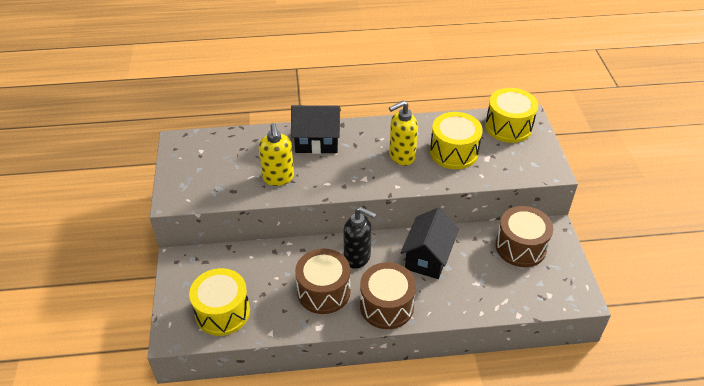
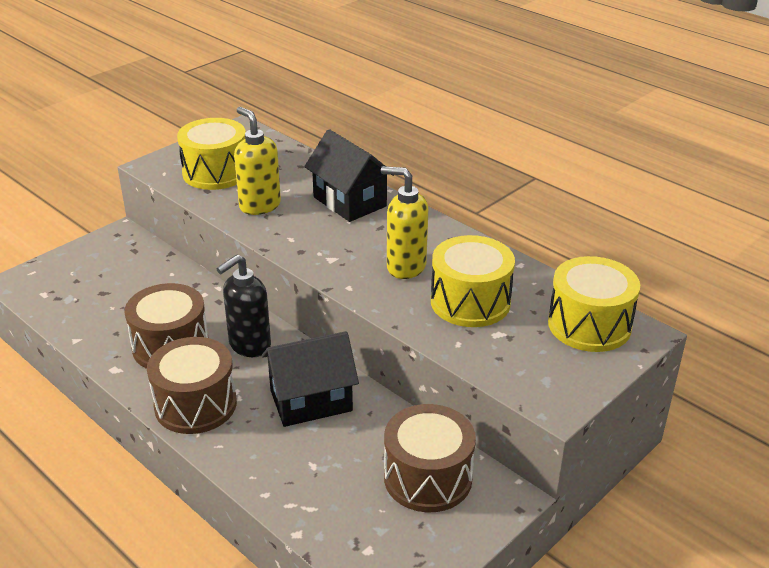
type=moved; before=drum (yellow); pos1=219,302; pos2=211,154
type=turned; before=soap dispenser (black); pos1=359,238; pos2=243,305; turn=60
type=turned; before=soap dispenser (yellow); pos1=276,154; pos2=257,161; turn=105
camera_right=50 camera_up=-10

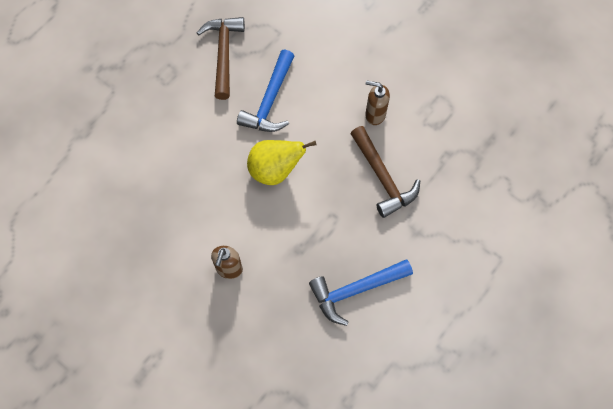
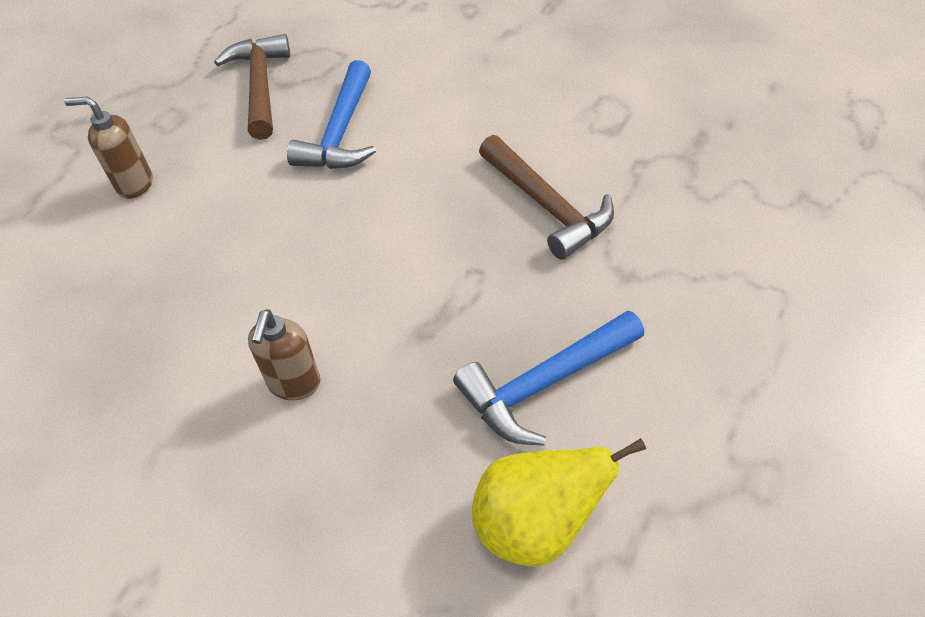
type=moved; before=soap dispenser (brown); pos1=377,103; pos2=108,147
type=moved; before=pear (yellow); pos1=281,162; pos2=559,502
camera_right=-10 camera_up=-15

## [WHAT IS REQUIRED]
Copy all records exactly; omit images.

## [RESPONSE TO THE TASK]
type=moved; before=drum (yellow); pos1=219,302; pos2=211,154
type=turned; before=soap dispenser (black); pos1=359,238; pos2=243,305; turn=60
type=turned; before=soap dispenser (yellow); pos1=276,154; pos2=257,161; turn=105
camera_right=50 camera_up=-10

type=moved; before=soap dispenser (brown); pos1=377,103; pos2=108,147
type=moved; before=pear (yellow); pos1=281,162; pos2=559,502
camera_right=-10 camera_up=-15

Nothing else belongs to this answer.